> What the task asks: From the line with "camera: 35 degrees right, 5 degrees down" through the line with "camera: 75 degrees right, 10 degrees down", repeat the entries verbatim, both end lines included, and add nothing.

> Entries supplied:
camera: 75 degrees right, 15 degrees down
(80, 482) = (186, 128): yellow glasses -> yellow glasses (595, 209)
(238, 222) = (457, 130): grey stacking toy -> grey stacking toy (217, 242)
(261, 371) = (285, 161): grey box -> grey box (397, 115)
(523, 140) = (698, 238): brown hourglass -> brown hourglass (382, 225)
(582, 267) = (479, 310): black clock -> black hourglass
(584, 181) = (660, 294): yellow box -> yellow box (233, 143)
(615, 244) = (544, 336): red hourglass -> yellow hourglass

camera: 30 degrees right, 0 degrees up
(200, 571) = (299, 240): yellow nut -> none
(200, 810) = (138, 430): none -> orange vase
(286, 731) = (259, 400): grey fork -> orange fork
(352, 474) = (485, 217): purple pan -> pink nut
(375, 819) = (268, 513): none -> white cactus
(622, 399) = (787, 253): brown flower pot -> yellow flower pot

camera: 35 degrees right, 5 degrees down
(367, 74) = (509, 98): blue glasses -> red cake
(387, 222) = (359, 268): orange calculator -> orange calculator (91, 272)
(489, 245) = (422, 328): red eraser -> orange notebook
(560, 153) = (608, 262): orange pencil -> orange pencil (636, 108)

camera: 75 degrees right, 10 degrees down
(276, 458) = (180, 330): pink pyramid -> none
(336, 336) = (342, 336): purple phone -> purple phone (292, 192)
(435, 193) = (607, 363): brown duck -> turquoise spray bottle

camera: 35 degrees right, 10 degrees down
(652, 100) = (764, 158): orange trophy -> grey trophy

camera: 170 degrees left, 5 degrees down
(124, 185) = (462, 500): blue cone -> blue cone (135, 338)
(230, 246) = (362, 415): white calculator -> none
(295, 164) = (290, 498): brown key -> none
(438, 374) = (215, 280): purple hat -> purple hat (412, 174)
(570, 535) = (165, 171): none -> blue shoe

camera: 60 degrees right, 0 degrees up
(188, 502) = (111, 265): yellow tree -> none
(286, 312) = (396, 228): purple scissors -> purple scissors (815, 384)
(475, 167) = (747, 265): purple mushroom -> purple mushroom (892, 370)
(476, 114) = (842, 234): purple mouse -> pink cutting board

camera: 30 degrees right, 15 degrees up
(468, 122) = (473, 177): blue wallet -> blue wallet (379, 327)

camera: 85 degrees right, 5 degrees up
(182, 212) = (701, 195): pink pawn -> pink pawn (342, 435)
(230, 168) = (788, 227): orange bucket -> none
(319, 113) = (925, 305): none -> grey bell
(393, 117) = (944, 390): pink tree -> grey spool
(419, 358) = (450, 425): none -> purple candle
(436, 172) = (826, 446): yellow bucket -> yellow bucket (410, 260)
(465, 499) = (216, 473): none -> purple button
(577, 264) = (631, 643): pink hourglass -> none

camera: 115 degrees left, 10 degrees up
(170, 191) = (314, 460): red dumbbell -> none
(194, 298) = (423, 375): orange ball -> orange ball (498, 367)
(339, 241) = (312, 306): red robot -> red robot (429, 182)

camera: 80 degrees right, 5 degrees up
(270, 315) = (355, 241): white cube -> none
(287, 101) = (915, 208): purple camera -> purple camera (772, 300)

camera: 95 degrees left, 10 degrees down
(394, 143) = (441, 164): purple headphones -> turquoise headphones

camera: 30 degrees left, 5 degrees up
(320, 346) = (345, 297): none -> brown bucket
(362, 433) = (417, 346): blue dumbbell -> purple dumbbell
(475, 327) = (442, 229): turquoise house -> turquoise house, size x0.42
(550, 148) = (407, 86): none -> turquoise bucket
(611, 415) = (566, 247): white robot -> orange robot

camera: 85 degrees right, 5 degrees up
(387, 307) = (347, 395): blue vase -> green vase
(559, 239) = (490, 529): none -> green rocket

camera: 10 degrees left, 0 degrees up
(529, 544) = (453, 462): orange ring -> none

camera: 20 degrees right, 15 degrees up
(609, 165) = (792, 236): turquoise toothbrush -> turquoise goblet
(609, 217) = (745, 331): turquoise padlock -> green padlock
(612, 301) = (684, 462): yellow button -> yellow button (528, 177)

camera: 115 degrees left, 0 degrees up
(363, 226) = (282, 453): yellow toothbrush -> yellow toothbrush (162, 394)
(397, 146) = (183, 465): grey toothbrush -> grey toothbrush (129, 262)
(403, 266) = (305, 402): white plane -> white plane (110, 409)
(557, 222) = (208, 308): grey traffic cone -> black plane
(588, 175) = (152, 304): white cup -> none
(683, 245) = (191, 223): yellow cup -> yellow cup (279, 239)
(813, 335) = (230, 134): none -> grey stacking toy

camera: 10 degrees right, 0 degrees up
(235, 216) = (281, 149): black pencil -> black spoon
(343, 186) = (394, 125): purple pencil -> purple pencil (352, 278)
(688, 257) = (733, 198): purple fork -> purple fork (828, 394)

> Expected output:
camera: 35 degrees right, 5 degrees down
(367, 74) = (509, 98): blue glasses -> red cake
(387, 222) = (359, 268): orange calculator -> orange calculator (91, 272)
(489, 245) = (422, 328): red eraser -> orange notebook
(560, 153) = (608, 262): orange pencil -> orange pencil (636, 108)

camera: 75 degrees right, 10 degrees down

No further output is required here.